> **Exercise input**
++++++++
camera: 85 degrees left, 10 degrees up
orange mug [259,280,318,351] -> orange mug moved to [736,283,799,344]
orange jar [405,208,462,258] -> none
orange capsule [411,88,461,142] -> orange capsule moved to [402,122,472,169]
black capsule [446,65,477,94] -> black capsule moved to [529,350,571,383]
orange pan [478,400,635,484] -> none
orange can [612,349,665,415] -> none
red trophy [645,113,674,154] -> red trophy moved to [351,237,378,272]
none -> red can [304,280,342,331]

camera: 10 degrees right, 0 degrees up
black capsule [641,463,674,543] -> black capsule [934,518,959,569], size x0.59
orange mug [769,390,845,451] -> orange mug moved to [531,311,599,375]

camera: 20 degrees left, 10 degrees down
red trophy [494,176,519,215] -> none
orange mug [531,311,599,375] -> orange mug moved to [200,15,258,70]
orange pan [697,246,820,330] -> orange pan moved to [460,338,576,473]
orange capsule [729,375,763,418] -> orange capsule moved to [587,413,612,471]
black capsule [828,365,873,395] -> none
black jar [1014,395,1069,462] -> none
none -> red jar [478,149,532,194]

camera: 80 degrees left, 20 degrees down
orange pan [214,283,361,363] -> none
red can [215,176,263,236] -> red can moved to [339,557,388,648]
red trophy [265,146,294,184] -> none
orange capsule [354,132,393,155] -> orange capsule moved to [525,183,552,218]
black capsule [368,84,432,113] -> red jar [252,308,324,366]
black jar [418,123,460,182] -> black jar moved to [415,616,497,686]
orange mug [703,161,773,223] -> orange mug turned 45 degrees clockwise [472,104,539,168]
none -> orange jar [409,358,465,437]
++++++++
> **Task to complete**
Beginning with the first line above, could you copy every line exactly, up to and including the one with "camera: 20 degrees left, 10 degrees down"?

> **Written reply**
camera: 85 degrees left, 10 degrees up
orange mug [259,280,318,351] -> orange mug moved to [736,283,799,344]
orange jar [405,208,462,258] -> none
orange capsule [411,88,461,142] -> orange capsule moved to [402,122,472,169]
black capsule [446,65,477,94] -> black capsule moved to [529,350,571,383]
orange pan [478,400,635,484] -> none
orange can [612,349,665,415] -> none
red trophy [645,113,674,154] -> red trophy moved to [351,237,378,272]
none -> red can [304,280,342,331]

camera: 10 degrees right, 0 degrees up
black capsule [641,463,674,543] -> black capsule [934,518,959,569], size x0.59
orange mug [769,390,845,451] -> orange mug moved to [531,311,599,375]

camera: 20 degrees left, 10 degrees down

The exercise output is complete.